(Entries from a collection)
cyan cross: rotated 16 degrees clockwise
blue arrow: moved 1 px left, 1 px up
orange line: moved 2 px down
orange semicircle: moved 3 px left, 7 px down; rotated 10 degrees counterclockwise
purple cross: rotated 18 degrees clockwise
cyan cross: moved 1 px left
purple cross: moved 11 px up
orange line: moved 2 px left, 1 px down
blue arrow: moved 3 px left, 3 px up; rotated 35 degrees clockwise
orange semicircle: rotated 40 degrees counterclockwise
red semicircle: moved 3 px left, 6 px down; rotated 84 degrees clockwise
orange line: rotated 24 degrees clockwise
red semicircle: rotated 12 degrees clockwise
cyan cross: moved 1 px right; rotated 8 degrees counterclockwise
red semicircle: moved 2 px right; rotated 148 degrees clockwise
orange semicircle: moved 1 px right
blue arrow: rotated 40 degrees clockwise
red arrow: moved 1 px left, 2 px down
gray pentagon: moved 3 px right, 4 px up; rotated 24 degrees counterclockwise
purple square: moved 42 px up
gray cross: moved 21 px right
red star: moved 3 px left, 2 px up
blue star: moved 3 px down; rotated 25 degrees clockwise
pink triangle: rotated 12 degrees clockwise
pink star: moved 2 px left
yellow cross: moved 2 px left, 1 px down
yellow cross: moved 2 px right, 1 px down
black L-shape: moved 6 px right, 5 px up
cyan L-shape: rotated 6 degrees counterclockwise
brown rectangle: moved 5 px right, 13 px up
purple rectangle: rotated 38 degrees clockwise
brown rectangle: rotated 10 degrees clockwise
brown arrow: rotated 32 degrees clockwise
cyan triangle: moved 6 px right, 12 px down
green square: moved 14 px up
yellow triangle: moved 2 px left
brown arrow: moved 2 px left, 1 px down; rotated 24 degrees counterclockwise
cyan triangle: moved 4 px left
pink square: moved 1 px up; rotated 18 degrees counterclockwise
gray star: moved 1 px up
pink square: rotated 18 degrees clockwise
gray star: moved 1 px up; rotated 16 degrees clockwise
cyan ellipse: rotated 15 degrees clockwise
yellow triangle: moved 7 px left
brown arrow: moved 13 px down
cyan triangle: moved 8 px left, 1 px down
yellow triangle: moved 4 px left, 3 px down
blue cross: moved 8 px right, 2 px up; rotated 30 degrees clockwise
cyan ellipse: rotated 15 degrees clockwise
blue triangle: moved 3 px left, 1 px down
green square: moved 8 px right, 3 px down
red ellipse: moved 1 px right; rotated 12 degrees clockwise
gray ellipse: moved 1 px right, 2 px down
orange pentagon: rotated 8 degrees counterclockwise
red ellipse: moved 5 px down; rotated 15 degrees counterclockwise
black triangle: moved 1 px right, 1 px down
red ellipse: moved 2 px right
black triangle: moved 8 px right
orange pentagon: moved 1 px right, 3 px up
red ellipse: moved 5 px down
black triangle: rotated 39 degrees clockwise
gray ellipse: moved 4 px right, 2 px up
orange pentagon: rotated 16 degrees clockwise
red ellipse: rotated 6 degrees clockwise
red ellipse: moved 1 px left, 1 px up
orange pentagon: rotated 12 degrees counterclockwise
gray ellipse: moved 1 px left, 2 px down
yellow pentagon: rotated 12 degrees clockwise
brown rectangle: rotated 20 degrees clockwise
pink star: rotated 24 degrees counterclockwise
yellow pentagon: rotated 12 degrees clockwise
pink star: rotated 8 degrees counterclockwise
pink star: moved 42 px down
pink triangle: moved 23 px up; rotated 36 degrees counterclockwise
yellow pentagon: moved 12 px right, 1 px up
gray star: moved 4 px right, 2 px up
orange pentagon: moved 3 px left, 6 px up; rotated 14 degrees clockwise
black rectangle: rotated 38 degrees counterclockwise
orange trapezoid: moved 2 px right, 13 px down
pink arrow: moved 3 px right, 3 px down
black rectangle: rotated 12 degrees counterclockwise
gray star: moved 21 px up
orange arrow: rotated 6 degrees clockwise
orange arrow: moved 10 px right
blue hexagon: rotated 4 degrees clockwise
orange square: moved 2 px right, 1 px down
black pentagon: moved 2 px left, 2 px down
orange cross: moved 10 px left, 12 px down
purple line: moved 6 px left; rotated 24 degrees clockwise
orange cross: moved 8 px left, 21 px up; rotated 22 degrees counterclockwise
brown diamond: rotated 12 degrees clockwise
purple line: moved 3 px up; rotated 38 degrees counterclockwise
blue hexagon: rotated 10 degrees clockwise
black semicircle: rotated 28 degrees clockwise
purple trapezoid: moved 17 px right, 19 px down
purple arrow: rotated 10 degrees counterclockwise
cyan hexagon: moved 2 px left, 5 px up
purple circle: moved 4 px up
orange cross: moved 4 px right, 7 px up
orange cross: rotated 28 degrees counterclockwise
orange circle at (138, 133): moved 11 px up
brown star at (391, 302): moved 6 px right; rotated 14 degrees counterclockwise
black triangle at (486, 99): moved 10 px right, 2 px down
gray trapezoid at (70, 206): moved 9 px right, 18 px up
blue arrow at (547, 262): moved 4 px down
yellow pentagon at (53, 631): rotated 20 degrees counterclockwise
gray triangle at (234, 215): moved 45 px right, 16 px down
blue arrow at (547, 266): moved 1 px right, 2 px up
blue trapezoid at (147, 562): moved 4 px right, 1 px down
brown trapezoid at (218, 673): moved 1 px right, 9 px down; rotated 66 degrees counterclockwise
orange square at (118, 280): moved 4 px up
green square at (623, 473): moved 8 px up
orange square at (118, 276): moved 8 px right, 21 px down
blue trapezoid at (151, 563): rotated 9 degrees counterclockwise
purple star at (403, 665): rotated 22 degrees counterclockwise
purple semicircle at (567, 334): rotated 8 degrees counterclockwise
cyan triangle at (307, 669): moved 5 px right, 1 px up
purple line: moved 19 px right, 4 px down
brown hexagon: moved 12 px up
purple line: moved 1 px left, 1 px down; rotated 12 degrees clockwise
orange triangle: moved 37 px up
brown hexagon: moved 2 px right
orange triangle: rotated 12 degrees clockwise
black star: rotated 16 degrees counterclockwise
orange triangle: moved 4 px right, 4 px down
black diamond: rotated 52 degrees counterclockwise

YOUR OBJECTIVE: Print the items above, unchanged, for the stretch from the start of the items through the line that contains "blue arrow: rotated 40 degrees clockwise". Print nothing else.

PROBLEM SOLUTION:
cyan cross: rotated 16 degrees clockwise
blue arrow: moved 1 px left, 1 px up
orange line: moved 2 px down
orange semicircle: moved 3 px left, 7 px down; rotated 10 degrees counterclockwise
purple cross: rotated 18 degrees clockwise
cyan cross: moved 1 px left
purple cross: moved 11 px up
orange line: moved 2 px left, 1 px down
blue arrow: moved 3 px left, 3 px up; rotated 35 degrees clockwise
orange semicircle: rotated 40 degrees counterclockwise
red semicircle: moved 3 px left, 6 px down; rotated 84 degrees clockwise
orange line: rotated 24 degrees clockwise
red semicircle: rotated 12 degrees clockwise
cyan cross: moved 1 px right; rotated 8 degrees counterclockwise
red semicircle: moved 2 px right; rotated 148 degrees clockwise
orange semicircle: moved 1 px right
blue arrow: rotated 40 degrees clockwise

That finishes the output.